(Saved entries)
----

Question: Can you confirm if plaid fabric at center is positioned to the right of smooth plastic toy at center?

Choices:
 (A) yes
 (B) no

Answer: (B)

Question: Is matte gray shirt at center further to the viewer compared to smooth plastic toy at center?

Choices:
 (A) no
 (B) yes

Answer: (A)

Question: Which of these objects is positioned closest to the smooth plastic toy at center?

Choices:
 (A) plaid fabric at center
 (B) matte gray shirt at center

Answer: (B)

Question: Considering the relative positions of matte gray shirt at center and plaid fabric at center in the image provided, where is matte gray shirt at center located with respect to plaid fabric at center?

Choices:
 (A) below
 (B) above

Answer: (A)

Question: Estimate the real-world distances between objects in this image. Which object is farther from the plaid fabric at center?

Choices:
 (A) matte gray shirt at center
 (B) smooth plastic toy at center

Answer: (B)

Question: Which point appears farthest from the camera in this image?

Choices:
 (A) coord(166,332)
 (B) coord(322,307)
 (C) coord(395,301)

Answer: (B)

----

**TRY IT:**
Could you rewrite the stretch of the saved entries above, from the line containing "Question: Estimate the" through the end of the entries, as a JSON list of strings with one string per line and blank lines omitted?

**YOUR RESPONSE:**
[
  "Question: Estimate the real-world distances between objects in this image. Which object is farther from the plaid fabric at center?",
  "Choices:",
  " (A) matte gray shirt at center",
  " (B) smooth plastic toy at center",
  "Answer: (B)",
  "Question: Which point appears farthest from the camera in this image?",
  "Choices:",
  " (A) coord(166,332)",
  " (B) coord(322,307)",
  " (C) coord(395,301)",
  "Answer: (B)"
]